Your task is to give the data again, exactly, with every line intact.

[Before-and-after object listings]

□ □ □ □ □ □ □

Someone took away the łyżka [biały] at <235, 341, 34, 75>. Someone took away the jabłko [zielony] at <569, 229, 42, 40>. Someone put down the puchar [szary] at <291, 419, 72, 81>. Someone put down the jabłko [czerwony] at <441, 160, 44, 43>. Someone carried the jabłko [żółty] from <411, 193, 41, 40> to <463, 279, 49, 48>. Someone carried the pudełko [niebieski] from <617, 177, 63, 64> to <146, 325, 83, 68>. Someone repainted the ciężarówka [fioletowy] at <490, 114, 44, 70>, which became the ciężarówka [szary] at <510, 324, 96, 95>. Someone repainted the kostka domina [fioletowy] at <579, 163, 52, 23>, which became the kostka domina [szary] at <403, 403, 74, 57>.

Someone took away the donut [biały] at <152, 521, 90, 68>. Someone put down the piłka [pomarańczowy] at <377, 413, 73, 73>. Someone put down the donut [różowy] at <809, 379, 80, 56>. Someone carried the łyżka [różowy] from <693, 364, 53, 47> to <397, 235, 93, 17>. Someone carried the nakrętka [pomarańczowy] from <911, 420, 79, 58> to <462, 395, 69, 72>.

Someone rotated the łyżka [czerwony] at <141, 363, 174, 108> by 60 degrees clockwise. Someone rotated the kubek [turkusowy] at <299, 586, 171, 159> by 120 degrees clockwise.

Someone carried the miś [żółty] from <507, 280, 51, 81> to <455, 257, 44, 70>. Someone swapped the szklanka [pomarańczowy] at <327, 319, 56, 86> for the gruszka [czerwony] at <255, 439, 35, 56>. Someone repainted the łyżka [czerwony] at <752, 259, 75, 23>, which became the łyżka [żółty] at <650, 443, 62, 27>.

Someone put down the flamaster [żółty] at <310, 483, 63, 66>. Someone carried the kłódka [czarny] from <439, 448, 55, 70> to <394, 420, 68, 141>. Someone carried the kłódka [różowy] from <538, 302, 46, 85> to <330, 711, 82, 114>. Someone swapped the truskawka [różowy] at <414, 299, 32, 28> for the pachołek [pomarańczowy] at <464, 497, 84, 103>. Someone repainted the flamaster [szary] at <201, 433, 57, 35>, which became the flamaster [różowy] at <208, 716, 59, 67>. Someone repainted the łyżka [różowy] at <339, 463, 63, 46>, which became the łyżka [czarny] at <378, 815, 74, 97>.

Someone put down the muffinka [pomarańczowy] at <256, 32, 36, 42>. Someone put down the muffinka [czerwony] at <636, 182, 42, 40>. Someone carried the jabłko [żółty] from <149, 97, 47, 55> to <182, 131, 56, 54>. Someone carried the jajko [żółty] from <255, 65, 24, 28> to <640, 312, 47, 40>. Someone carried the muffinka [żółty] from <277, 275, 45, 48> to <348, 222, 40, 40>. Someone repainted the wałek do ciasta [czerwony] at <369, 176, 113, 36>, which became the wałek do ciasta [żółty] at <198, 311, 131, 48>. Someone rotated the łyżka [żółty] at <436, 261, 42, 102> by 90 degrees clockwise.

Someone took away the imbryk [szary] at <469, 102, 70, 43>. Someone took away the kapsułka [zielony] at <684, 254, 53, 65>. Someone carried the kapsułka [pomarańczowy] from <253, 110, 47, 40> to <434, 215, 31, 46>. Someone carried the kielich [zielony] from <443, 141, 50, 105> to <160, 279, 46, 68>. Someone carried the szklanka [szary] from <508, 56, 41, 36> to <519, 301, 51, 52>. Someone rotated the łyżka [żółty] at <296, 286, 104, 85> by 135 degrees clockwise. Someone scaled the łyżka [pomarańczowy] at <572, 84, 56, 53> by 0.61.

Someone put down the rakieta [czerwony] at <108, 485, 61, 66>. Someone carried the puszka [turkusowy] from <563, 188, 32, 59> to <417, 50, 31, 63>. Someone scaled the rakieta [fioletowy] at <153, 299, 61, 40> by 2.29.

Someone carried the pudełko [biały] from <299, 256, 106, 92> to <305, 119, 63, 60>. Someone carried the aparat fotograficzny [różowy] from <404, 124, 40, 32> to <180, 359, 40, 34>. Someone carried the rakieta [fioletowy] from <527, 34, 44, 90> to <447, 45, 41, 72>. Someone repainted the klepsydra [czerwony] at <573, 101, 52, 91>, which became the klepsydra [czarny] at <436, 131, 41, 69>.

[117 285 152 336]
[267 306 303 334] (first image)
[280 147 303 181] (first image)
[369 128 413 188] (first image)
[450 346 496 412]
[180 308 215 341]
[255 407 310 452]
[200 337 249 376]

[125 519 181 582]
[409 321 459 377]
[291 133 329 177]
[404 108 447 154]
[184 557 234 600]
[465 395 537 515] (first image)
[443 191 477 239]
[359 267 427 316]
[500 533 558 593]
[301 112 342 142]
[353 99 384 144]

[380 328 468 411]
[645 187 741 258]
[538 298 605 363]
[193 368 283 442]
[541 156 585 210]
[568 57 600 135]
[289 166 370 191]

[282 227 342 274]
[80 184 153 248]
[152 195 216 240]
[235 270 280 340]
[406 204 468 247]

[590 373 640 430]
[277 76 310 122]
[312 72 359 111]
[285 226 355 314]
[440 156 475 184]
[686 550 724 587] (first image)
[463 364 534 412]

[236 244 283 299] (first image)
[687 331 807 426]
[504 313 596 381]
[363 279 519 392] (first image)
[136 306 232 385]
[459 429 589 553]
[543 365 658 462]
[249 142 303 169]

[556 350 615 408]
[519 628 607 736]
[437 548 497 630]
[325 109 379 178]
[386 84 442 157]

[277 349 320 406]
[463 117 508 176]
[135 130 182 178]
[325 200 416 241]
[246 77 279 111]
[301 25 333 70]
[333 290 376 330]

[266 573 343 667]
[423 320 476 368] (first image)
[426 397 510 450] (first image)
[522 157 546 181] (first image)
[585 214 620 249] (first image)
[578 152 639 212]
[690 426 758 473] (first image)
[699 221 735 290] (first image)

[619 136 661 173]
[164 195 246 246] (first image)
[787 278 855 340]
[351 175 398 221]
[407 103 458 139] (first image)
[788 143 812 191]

□ □ □ □ □ □ □

* Answer to this problem
Someone took away the łyżka [biały] at <235, 341, 34, 75>. Someone took away the jabłko [zielony] at <569, 229, 42, 40>. Someone put down the puchar [szary] at <291, 419, 72, 81>. Someone put down the jabłko [czerwony] at <441, 160, 44, 43>. Someone carried the jabłko [żółty] from <411, 193, 41, 40> to <463, 279, 49, 48>. Someone carried the pudełko [niebieski] from <617, 177, 63, 64> to <146, 325, 83, 68>. Someone repainted the ciężarówka [fioletowy] at <490, 114, 44, 70>, which became the ciężarówka [szary] at <510, 324, 96, 95>. Someone repainted the kostka domina [fioletowy] at <579, 163, 52, 23>, which became the kostka domina [szary] at <403, 403, 74, 57>.

Someone took away the donut [biały] at <152, 521, 90, 68>. Someone put down the piłka [pomarańczowy] at <377, 413, 73, 73>. Someone put down the donut [różowy] at <809, 379, 80, 56>. Someone carried the łyżka [różowy] from <693, 364, 53, 47> to <397, 235, 93, 17>. Someone carried the nakrętka [pomarańczowy] from <911, 420, 79, 58> to <462, 395, 69, 72>.

Someone rotated the łyżka [czerwony] at <141, 363, 174, 108> by 60 degrees clockwise. Someone rotated the kubek [turkusowy] at <299, 586, 171, 159> by 120 degrees clockwise.

Someone carried the miś [żółty] from <507, 280, 51, 81> to <455, 257, 44, 70>. Someone swapped the szklanka [pomarańczowy] at <327, 319, 56, 86> for the gruszka [czerwony] at <255, 439, 35, 56>. Someone repainted the łyżka [czerwony] at <752, 259, 75, 23>, which became the łyżka [żółty] at <650, 443, 62, 27>.

Someone put down the flamaster [żółty] at <310, 483, 63, 66>. Someone carried the kłódka [czarny] from <439, 448, 55, 70> to <394, 420, 68, 141>. Someone carried the kłódka [różowy] from <538, 302, 46, 85> to <330, 711, 82, 114>. Someone swapped the truskawka [różowy] at <414, 299, 32, 28> for the pachołek [pomarańczowy] at <464, 497, 84, 103>. Someone repainted the flamaster [szary] at <201, 433, 57, 35>, which became the flamaster [różowy] at <208, 716, 59, 67>. Someone repainted the łyżka [różowy] at <339, 463, 63, 46>, which became the łyżka [czarny] at <378, 815, 74, 97>.

Someone put down the muffinka [pomarańczowy] at <256, 32, 36, 42>. Someone put down the muffinka [czerwony] at <636, 182, 42, 40>. Someone carried the jabłko [żółty] from <149, 97, 47, 55> to <182, 131, 56, 54>. Someone carried the jajko [żółty] from <255, 65, 24, 28> to <640, 312, 47, 40>. Someone carried the muffinka [żółty] from <277, 275, 45, 48> to <348, 222, 40, 40>. Someone repainted the wałek do ciasta [czerwony] at <369, 176, 113, 36>, which became the wałek do ciasta [żółty] at <198, 311, 131, 48>. Someone rotated the łyżka [żółty] at <436, 261, 42, 102> by 90 degrees clockwise.

Someone took away the imbryk [szary] at <469, 102, 70, 43>. Someone took away the kapsułka [zielony] at <684, 254, 53, 65>. Someone carried the kapsułka [pomarańczowy] from <253, 110, 47, 40> to <434, 215, 31, 46>. Someone carried the kielich [zielony] from <443, 141, 50, 105> to <160, 279, 46, 68>. Someone carried the szklanka [szary] from <508, 56, 41, 36> to <519, 301, 51, 52>. Someone rotated the łyżka [żółty] at <296, 286, 104, 85> by 135 degrees clockwise. Someone scaled the łyżka [pomarańczowy] at <572, 84, 56, 53> by 0.61.

Someone put down the rakieta [czerwony] at <108, 485, 61, 66>. Someone carried the puszka [turkusowy] from <563, 188, 32, 59> to <417, 50, 31, 63>. Someone scaled the rakieta [fioletowy] at <153, 299, 61, 40> by 2.29.

Someone carried the pudełko [biały] from <299, 256, 106, 92> to <305, 119, 63, 60>. Someone carried the aparat fotograficzny [różowy] from <404, 124, 40, 32> to <180, 359, 40, 34>. Someone carried the rakieta [fioletowy] from <527, 34, 44, 90> to <447, 45, 41, 72>. Someone repainted the klepsydra [czerwony] at <573, 101, 52, 91>, which became the klepsydra [czarny] at <436, 131, 41, 69>.

[117 285 152 336]
[267 306 303 334] (first image)
[280 147 303 181] (first image)
[369 128 413 188] (first image)
[450 346 496 412]
[180 308 215 341]
[255 407 310 452]
[200 337 249 376]

[125 519 181 582]
[409 321 459 377]
[291 133 329 177]
[404 108 447 154]
[184 557 234 600]
[465 395 537 515] (first image)
[443 191 477 239]
[359 267 427 316]
[500 533 558 593]
[301 112 342 142]
[353 99 384 144]

[380 328 468 411]
[645 187 741 258]
[538 298 605 363]
[193 368 283 442]
[541 156 585 210]
[568 57 600 135]
[289 166 370 191]

[282 227 342 274]
[80 184 153 248]
[152 195 216 240]
[235 270 280 340]
[406 204 468 247]

[590 373 640 430]
[277 76 310 122]
[312 72 359 111]
[285 226 355 314]
[440 156 475 184]
[686 550 724 587] (first image)
[463 364 534 412]

[236 244 283 299] (first image)
[687 331 807 426]
[504 313 596 381]
[363 279 519 392] (first image)
[136 306 232 385]
[459 429 589 553]
[543 365 658 462]
[249 142 303 169]

[556 350 615 408]
[519 628 607 736]
[437 548 497 630]
[325 109 379 178]
[386 84 442 157]

[277 349 320 406]
[463 117 508 176]
[135 130 182 178]
[325 200 416 241]
[246 77 279 111]
[301 25 333 70]
[333 290 376 330]

[266 573 343 667]
[423 320 476 368] (first image)
[426 397 510 450] (first image)
[522 157 546 181] (first image)
[585 214 620 249] (first image)
[578 152 639 212]
[690 426 758 473] (first image)
[699 221 735 290] (first image)

[619 136 661 173]
[164 195 246 246] (first image)
[787 278 855 340]
[351 175 398 221]
[407 103 458 139] (first image)
[788 143 812 191]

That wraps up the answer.